Task details:
Once the line with "none -> tan plate D11:F12 level 1" is found in the entries below, repeat it and each following line exactly, up to and including the line with "none -> yellow round brick F9 level 1". Add no other lines.

#####

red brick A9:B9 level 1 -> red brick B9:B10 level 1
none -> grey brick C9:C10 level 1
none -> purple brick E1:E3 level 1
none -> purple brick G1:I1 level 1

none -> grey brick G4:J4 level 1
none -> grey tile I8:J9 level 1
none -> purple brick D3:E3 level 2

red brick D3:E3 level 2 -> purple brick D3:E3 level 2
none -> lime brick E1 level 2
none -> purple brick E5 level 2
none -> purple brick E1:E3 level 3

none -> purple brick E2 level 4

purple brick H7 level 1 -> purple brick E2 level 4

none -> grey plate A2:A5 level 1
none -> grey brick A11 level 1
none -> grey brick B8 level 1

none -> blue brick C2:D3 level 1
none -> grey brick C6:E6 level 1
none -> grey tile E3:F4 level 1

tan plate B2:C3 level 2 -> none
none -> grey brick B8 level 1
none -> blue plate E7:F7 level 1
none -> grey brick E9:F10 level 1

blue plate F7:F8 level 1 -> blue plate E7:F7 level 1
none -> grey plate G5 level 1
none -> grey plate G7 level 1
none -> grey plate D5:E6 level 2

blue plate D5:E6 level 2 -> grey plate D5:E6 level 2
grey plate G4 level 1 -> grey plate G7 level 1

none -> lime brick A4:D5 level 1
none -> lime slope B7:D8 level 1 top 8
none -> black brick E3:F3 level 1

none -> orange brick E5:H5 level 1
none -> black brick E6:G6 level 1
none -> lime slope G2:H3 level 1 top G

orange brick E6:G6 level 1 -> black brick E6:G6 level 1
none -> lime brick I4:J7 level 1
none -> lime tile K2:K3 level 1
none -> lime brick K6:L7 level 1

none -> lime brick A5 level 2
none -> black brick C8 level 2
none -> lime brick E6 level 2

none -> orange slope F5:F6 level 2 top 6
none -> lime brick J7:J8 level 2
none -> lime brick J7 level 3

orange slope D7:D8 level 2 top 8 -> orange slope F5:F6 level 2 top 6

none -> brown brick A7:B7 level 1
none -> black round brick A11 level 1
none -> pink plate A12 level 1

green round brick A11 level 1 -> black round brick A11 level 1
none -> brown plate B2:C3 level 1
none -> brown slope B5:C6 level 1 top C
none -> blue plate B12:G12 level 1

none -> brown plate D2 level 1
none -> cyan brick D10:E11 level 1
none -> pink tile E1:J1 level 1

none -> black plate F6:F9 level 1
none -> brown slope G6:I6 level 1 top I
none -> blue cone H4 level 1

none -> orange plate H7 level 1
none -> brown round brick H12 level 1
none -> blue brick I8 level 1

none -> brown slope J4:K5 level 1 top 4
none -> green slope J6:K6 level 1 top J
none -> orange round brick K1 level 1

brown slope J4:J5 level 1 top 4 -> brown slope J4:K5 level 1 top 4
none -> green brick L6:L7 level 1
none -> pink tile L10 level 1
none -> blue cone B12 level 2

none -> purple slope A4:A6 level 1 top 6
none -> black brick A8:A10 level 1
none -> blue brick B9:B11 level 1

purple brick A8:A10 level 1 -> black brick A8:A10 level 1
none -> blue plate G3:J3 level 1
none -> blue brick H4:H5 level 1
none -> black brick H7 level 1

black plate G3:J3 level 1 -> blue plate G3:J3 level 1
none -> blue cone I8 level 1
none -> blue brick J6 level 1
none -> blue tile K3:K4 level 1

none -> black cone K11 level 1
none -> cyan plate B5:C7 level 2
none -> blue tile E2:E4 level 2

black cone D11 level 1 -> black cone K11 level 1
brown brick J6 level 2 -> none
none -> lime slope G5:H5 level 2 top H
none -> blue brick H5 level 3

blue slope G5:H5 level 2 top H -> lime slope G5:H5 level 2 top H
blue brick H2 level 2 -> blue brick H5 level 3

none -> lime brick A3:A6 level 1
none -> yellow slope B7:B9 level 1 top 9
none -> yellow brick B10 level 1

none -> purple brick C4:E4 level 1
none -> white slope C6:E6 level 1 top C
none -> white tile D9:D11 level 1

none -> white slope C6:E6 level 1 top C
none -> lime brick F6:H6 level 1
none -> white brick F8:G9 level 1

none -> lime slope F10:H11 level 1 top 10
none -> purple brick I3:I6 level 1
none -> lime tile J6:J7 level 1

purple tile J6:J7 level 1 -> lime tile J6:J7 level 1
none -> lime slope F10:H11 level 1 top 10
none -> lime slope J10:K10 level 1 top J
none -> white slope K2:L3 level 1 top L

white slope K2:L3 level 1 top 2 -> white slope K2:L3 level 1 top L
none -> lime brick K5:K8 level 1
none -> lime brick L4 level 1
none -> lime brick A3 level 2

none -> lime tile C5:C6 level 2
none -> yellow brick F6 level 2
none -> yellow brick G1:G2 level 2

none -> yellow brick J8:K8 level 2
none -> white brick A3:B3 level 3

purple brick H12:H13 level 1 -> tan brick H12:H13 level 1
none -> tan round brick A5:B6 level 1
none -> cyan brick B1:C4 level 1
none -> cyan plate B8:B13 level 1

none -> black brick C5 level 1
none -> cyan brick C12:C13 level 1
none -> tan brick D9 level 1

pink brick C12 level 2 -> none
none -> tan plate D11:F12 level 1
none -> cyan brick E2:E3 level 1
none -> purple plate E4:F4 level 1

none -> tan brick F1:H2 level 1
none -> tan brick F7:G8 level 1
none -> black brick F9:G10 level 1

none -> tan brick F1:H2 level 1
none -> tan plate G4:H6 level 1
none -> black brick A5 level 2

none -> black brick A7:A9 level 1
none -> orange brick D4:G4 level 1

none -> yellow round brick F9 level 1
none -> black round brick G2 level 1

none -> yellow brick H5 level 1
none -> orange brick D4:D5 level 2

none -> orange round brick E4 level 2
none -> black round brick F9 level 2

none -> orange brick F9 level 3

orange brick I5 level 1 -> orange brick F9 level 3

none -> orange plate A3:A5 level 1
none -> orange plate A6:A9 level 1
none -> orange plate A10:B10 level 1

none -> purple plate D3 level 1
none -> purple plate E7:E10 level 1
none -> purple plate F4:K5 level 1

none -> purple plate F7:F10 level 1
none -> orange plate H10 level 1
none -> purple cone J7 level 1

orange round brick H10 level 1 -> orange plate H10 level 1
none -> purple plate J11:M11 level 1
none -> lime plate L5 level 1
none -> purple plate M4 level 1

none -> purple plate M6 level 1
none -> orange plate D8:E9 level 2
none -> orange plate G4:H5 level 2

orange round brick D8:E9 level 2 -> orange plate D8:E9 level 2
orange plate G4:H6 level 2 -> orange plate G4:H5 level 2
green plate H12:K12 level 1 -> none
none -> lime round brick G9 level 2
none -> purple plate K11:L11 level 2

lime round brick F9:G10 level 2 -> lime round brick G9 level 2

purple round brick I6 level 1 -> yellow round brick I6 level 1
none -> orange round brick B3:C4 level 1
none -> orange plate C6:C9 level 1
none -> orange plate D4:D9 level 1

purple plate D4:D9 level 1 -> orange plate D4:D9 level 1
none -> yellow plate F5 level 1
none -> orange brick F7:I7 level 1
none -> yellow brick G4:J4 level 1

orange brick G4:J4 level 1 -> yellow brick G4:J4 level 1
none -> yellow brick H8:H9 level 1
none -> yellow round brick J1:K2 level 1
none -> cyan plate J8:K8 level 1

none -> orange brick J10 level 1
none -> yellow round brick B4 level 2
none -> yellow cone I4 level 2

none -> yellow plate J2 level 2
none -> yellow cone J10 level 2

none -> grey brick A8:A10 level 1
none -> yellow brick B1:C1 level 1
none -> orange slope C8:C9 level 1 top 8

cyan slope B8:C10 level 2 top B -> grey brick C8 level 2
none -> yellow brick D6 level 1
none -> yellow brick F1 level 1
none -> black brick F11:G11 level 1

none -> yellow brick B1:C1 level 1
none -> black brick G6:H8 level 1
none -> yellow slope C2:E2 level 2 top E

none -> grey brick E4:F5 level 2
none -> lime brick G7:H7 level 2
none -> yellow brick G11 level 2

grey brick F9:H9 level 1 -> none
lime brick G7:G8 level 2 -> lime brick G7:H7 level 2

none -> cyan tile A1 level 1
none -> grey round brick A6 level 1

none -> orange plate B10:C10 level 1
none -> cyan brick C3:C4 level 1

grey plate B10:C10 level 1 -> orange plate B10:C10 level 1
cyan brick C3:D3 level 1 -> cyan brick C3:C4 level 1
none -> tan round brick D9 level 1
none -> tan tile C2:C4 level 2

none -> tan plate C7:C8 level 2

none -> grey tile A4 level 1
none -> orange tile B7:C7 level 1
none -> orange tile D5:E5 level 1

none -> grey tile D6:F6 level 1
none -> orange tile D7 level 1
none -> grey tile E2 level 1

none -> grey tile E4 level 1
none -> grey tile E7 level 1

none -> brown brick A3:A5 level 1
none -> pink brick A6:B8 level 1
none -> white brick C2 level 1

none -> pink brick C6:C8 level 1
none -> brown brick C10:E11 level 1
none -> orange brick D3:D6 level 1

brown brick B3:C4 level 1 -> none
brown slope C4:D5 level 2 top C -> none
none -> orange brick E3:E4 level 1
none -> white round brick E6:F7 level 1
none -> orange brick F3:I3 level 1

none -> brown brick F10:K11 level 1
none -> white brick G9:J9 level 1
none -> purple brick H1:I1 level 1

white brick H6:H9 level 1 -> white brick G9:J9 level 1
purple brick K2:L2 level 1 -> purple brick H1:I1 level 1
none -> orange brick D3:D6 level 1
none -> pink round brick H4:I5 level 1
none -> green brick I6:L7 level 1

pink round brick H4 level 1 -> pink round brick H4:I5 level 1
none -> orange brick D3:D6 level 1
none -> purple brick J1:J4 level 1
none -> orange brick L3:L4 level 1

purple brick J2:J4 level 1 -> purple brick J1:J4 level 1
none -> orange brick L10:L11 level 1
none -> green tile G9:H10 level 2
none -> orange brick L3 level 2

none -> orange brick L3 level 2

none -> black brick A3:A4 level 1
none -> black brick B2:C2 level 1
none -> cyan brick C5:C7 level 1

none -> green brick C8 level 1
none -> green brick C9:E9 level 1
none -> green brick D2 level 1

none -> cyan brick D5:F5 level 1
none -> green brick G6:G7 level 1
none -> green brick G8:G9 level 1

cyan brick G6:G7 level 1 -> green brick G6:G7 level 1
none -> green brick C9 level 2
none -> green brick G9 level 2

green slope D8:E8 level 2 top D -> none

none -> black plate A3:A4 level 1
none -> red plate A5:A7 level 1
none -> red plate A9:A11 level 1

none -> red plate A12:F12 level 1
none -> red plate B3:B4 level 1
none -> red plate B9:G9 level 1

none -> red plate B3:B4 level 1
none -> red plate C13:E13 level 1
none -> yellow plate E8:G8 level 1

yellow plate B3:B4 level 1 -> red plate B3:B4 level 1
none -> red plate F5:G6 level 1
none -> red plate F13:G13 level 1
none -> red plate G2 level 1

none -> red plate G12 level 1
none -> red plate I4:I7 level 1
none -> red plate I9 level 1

#####

Solution to this exercise:
none -> tan plate D11:F12 level 1
none -> cyan brick E2:E3 level 1
none -> purple plate E4:F4 level 1

none -> tan brick F1:H2 level 1
none -> tan brick F7:G8 level 1
none -> black brick F9:G10 level 1

none -> tan brick F1:H2 level 1
none -> tan plate G4:H6 level 1
none -> black brick A5 level 2

none -> black brick A7:A9 level 1
none -> orange brick D4:G4 level 1

none -> yellow round brick F9 level 1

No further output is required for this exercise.